_WHAT IS EXPECTED_.
In duplicating the lines below, keep every word unchanged and drop the pictures.

_DATA_.
------------------------------------
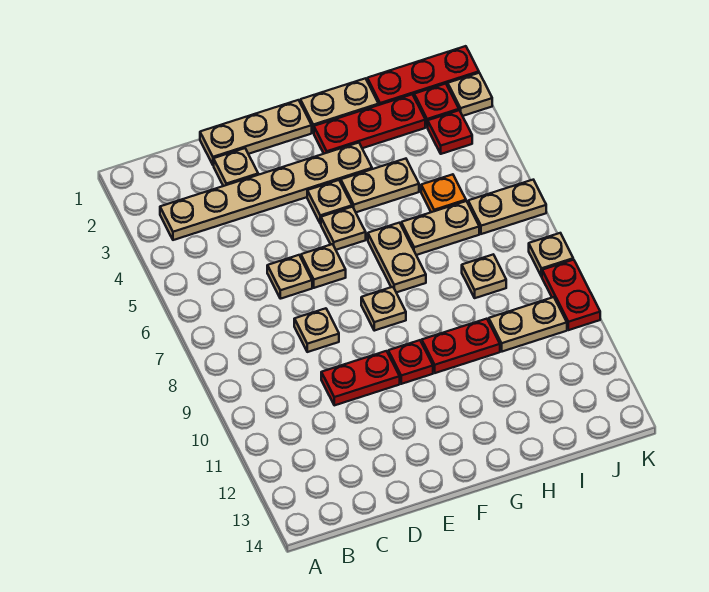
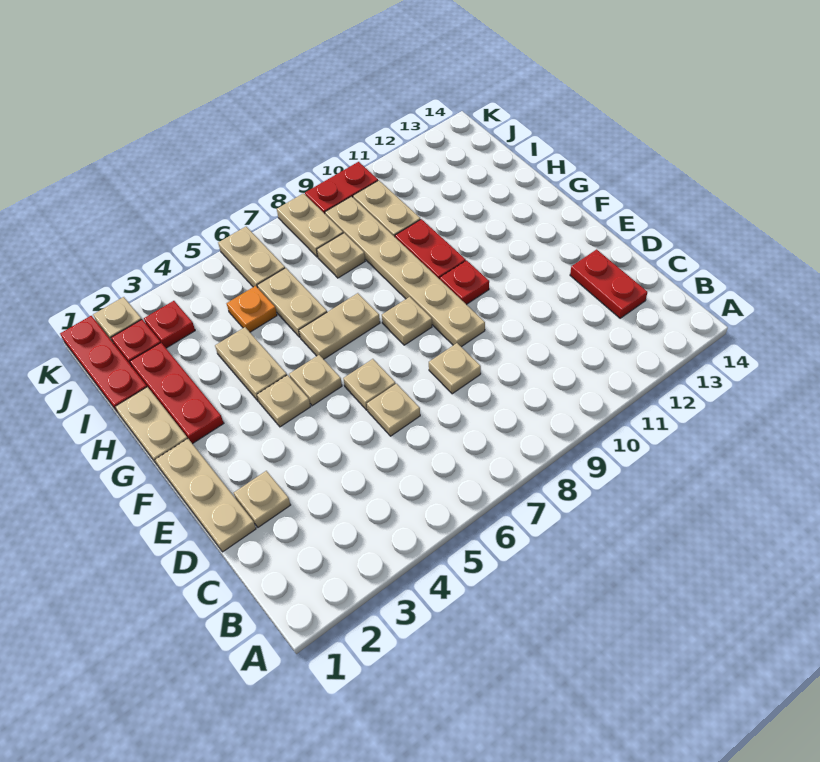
tan plate B3:G3 level 1 -> tan plate E9:J9 level 1
red plate D10:E10 level 1 -> red plate C13:D13 level 1
tan plate K8 level 1 -> tan plate J8:K8 level 1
------------------------------------
_RESULT_.
tan plate B3:G3 level 1 -> tan plate E9:J9 level 1
red plate D10:E10 level 1 -> red plate C13:D13 level 1
tan plate K8 level 1 -> tan plate J8:K8 level 1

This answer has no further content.